Work item
Your task is to restate word for word the lines in the material below, from the one with "(356, 468) = (515, 843): none" up to and including the one with "(231, 231) = (348, 243): red". Do not carry over the pictures.

Supplied information
"""

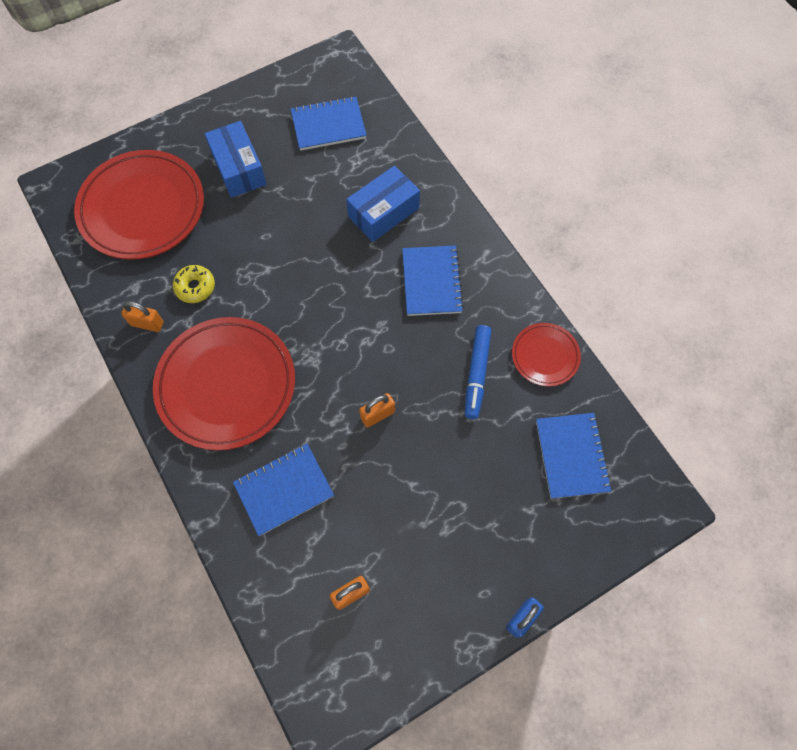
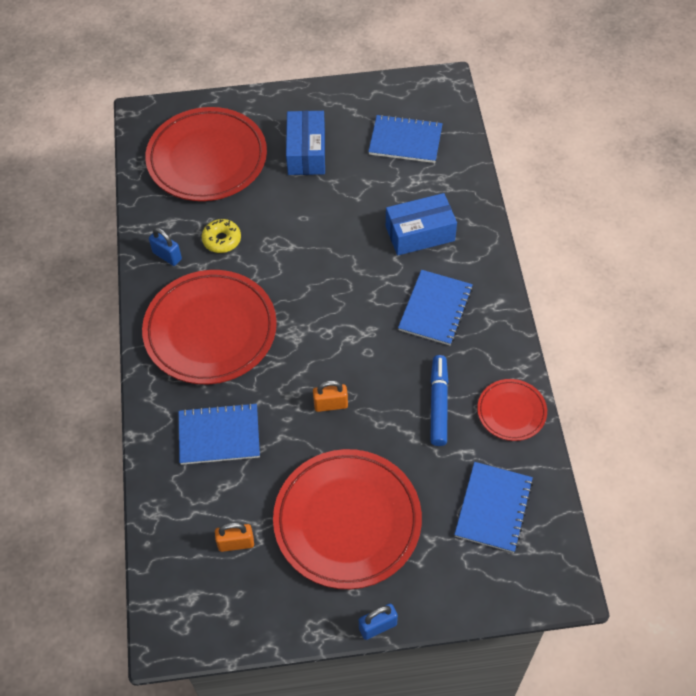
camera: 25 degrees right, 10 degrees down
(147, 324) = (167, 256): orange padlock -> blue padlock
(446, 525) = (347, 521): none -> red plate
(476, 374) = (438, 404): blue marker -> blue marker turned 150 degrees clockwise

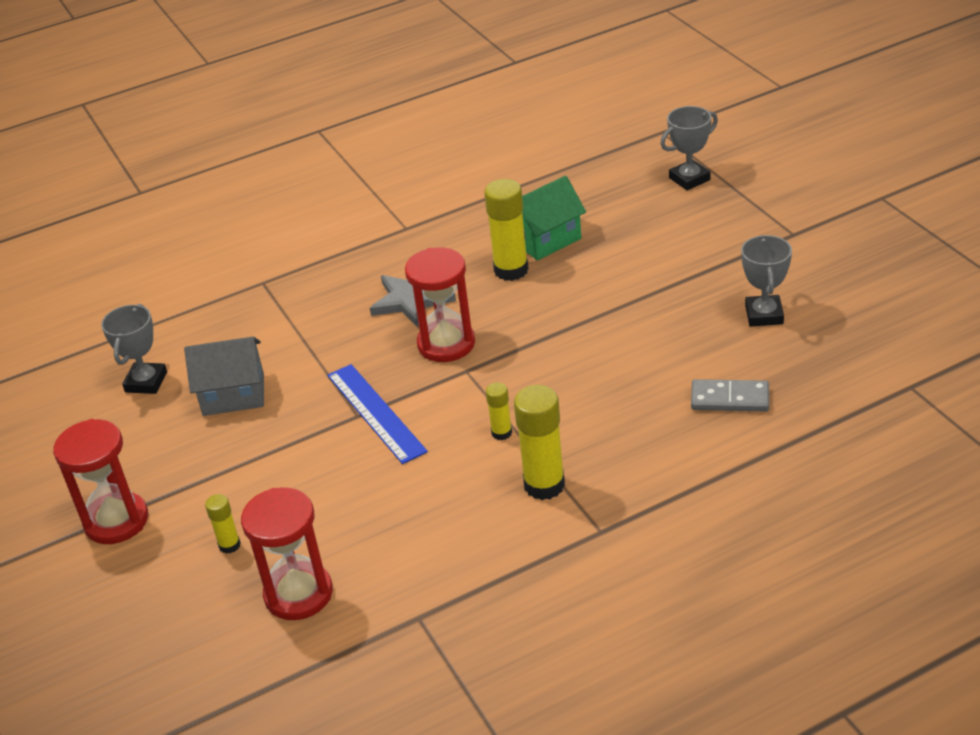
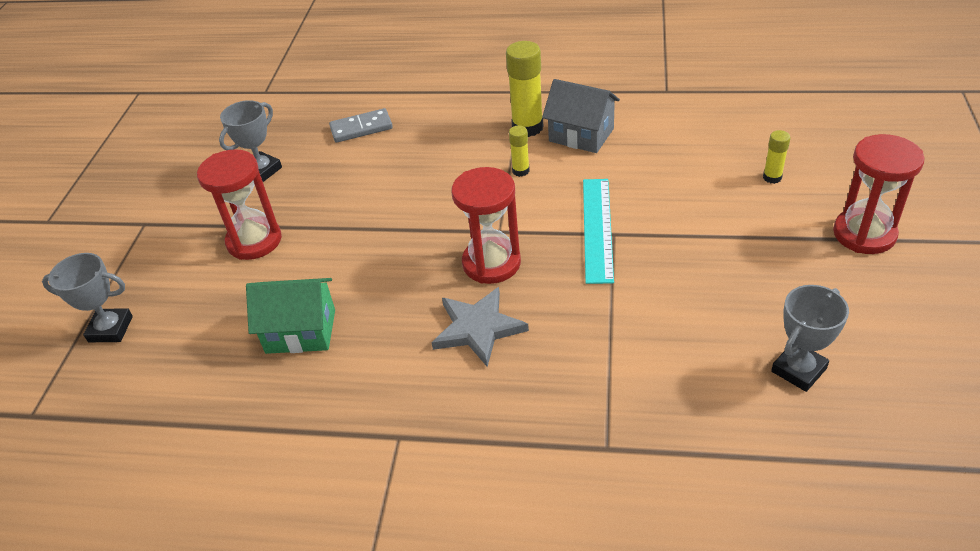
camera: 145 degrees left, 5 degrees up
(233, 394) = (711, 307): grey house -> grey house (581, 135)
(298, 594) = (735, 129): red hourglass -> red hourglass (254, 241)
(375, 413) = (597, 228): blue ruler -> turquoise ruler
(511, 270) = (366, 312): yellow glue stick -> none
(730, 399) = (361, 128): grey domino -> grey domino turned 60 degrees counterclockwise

"""
"""

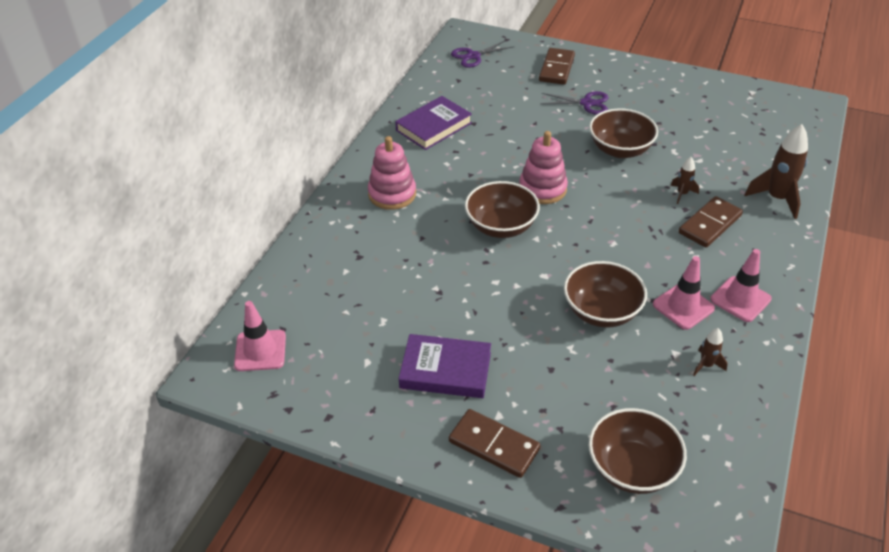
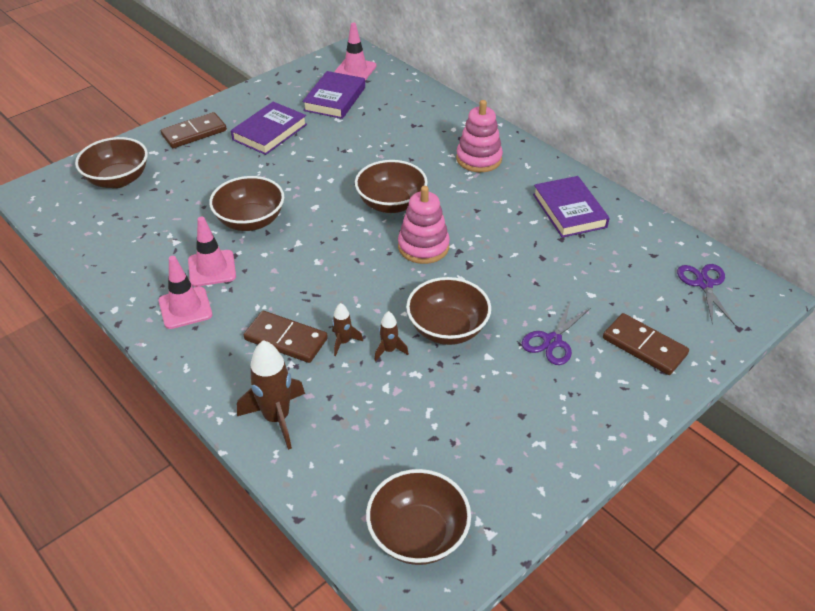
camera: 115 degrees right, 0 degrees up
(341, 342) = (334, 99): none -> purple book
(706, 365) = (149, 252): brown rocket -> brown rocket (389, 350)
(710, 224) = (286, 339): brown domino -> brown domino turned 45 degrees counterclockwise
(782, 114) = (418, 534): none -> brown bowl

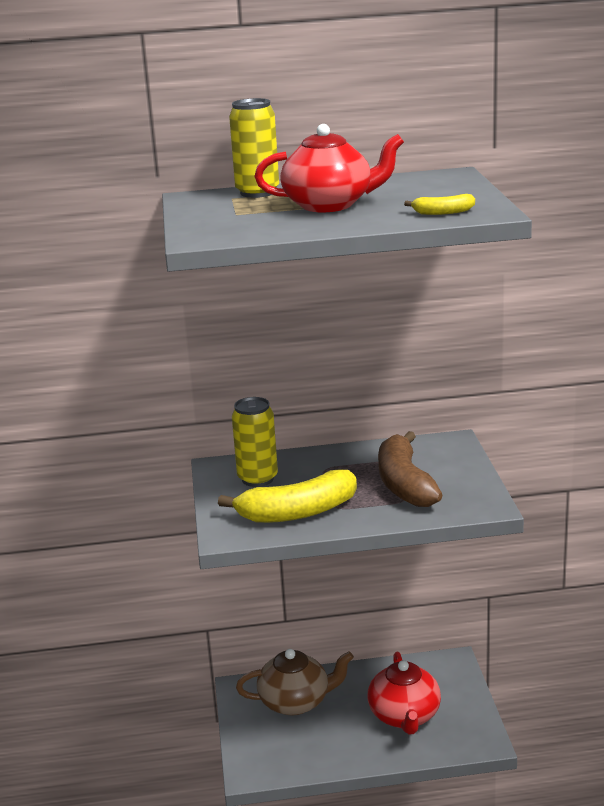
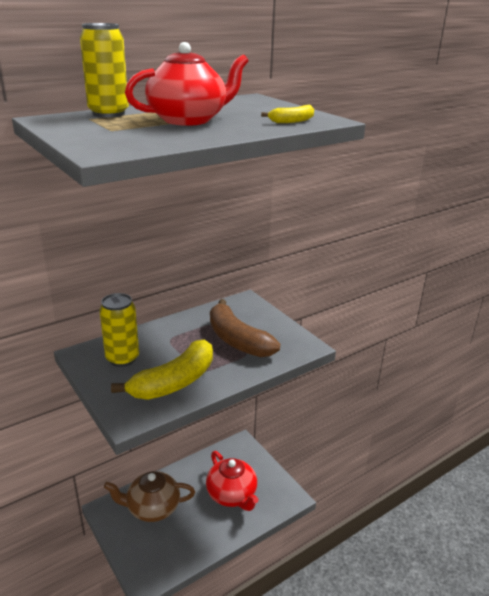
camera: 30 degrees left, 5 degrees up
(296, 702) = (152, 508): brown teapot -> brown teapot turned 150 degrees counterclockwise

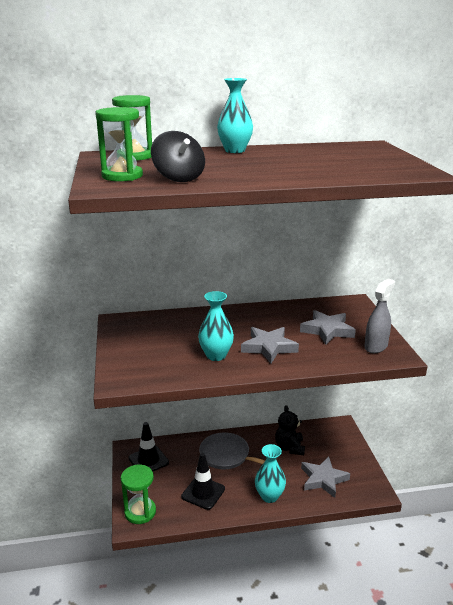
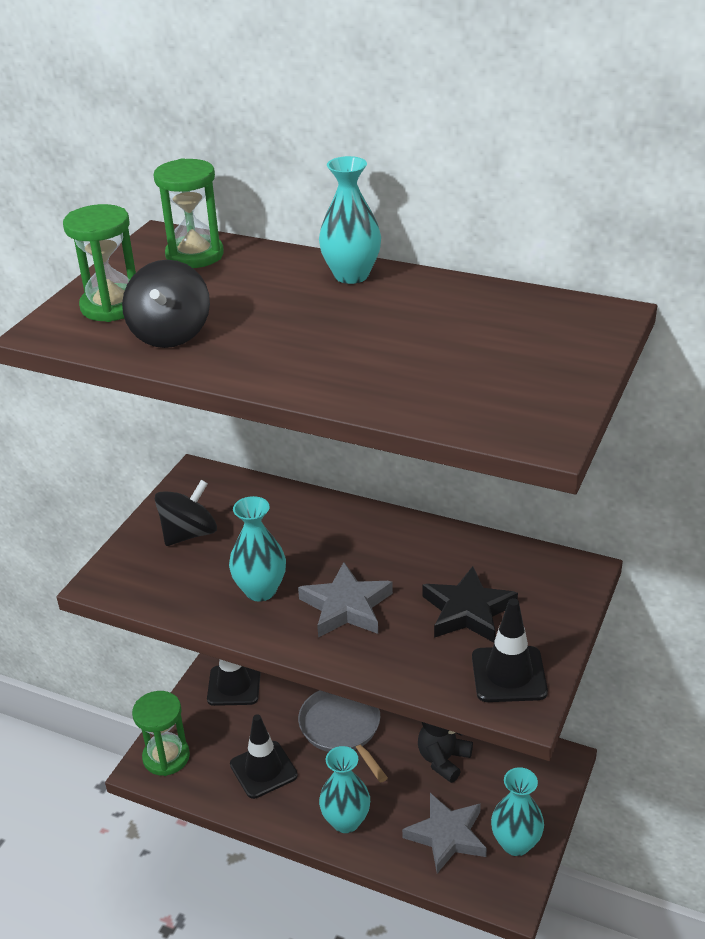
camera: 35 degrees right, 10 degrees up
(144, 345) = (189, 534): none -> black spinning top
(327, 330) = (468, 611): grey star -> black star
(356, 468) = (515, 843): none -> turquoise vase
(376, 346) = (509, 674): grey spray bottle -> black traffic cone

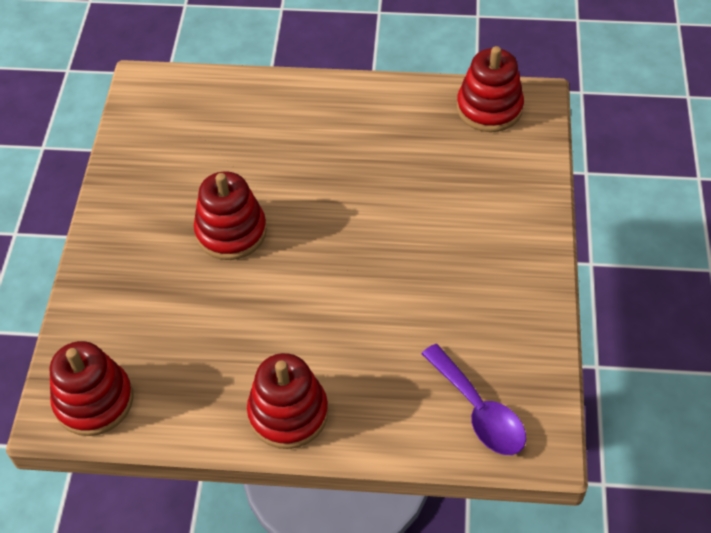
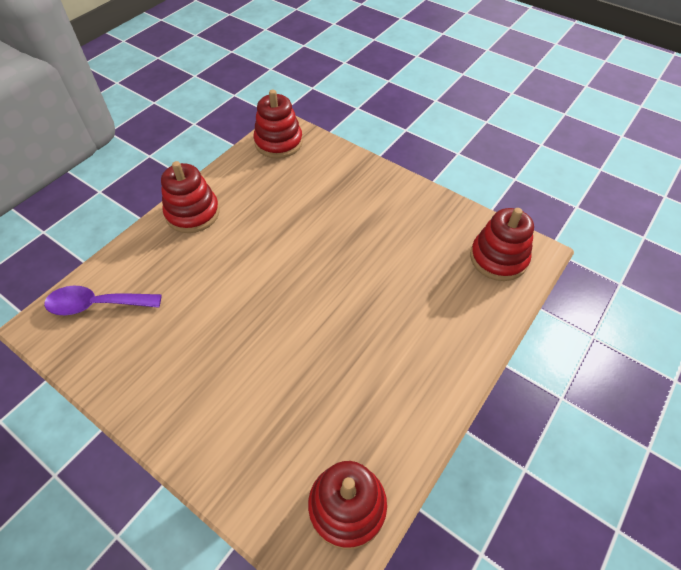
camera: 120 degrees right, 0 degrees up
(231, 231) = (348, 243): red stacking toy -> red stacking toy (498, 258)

"""
"""

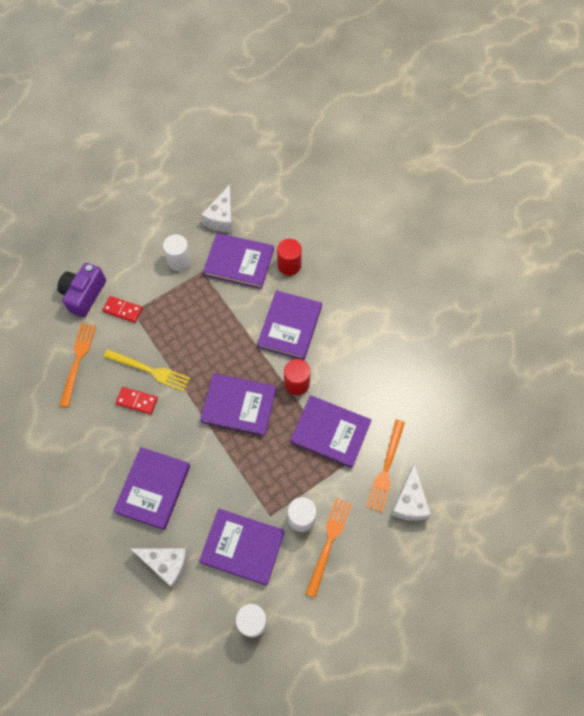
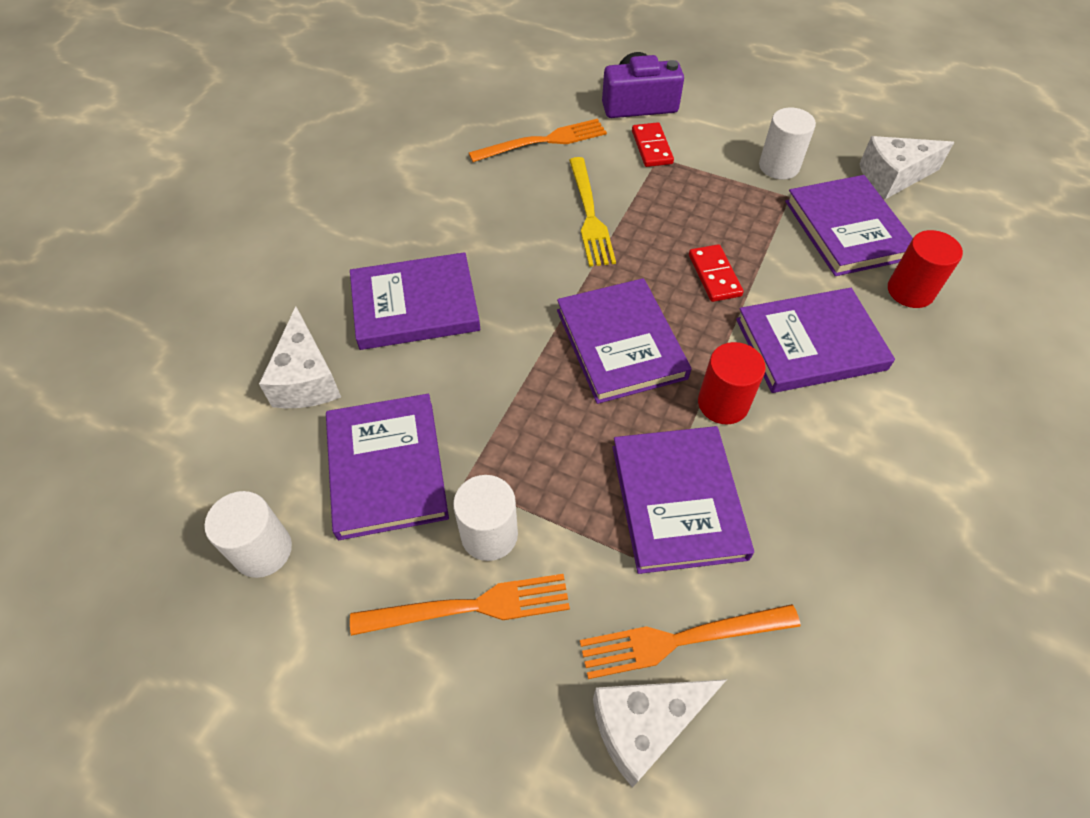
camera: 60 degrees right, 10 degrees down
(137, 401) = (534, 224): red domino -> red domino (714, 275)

"""

Exercise output
(356, 468) = (515, 843): none -> turquoise vase
(376, 346) = (509, 674): grey spray bottle -> black traffic cone

camera: 120 degrees right, 0 degrees up
(231, 231) = (348, 243): red stacking toy -> red stacking toy (498, 258)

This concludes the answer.